━━━ DATA TO PROCESS ━━━

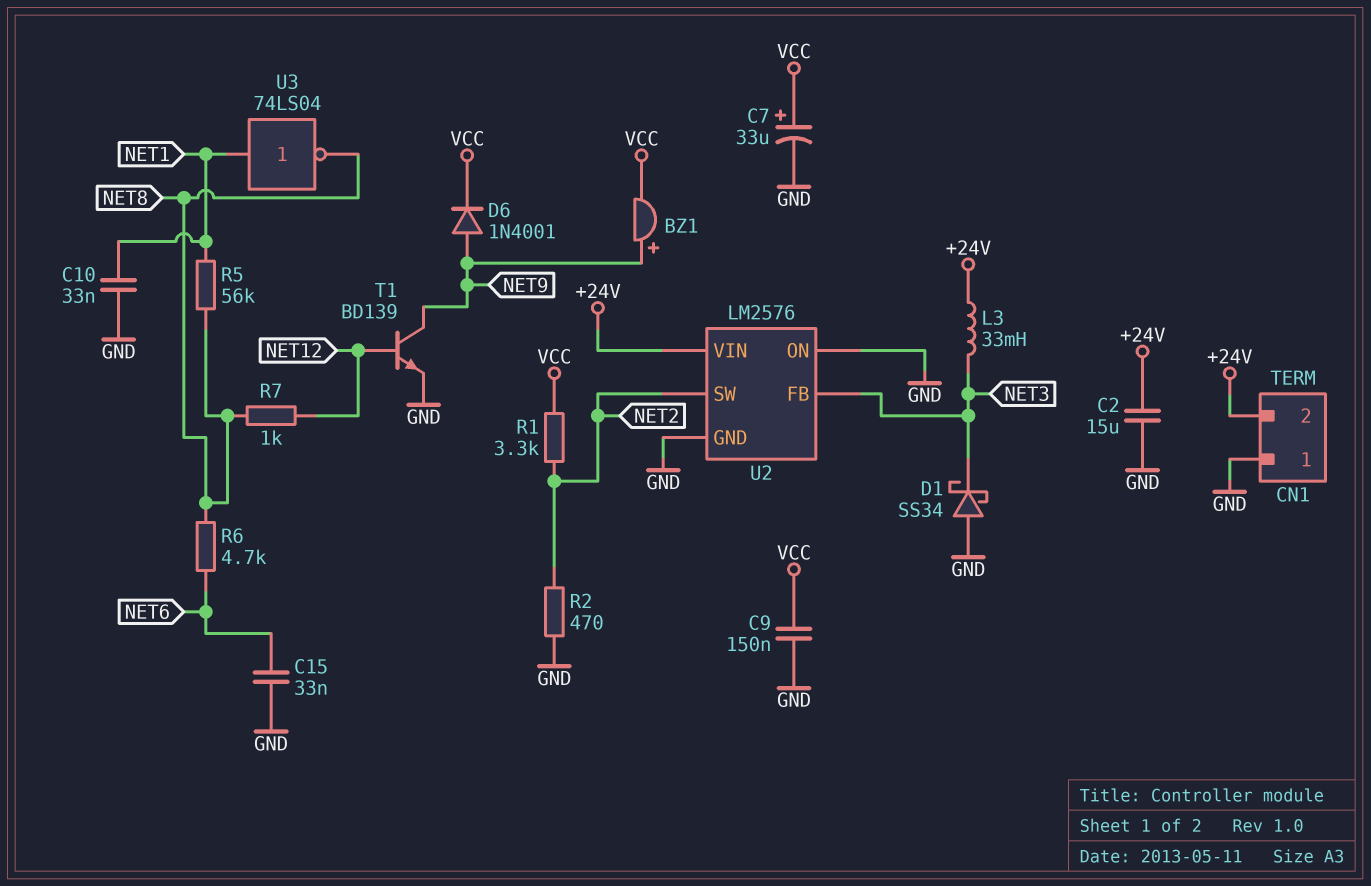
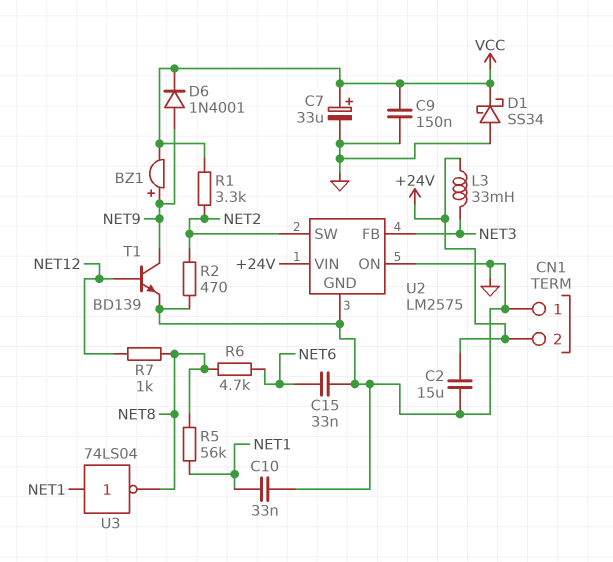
D1: schottky SS34 (A GND, K NET3) -> schottky SS34 (A GND, K VCC)
U2: LM2576 -> LM2575

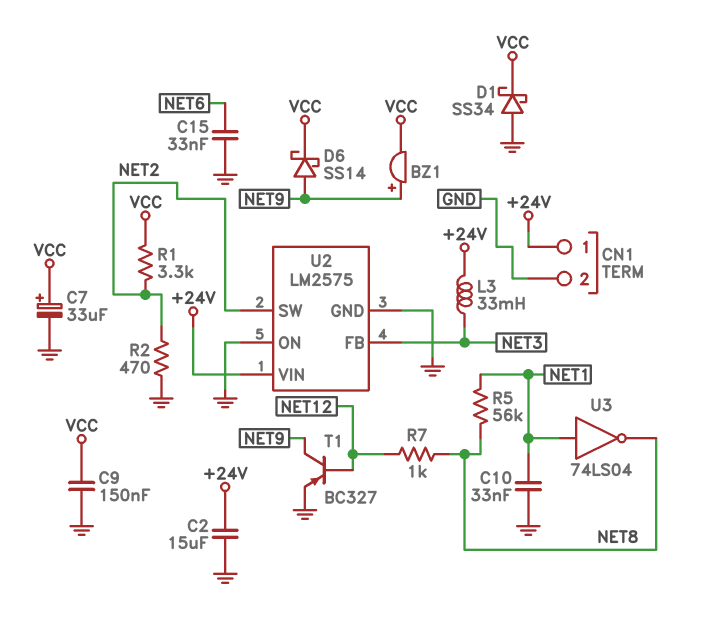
CN1 pin 1: GND -> +24V
CN1 pin 2: +24V -> GND
D6: diode 1N4001 (A NET9, K VCC) -> schottky SS14 (A NET9, K VCC)
R6: 4.7k (NET6, NET8) -> none
T1: NPN BD139 (B NET12, C NET9, E GND) -> PNP BC327 (B NET12, C NET9, E GND)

━━━

— ASSIGNED TASK —
The answer is the full listing above, reproduced character for character, minus its images.

— SOLUTION FOR THIS TASK —
D1: schottky SS34 (A GND, K NET3) -> schottky SS34 (A GND, K VCC)
U2: LM2576 -> LM2575

CN1 pin 1: GND -> +24V
CN1 pin 2: +24V -> GND
D6: diode 1N4001 (A NET9, K VCC) -> schottky SS14 (A NET9, K VCC)
R6: 4.7k (NET6, NET8) -> none
T1: NPN BD139 (B NET12, C NET9, E GND) -> PNP BC327 (B NET12, C NET9, E GND)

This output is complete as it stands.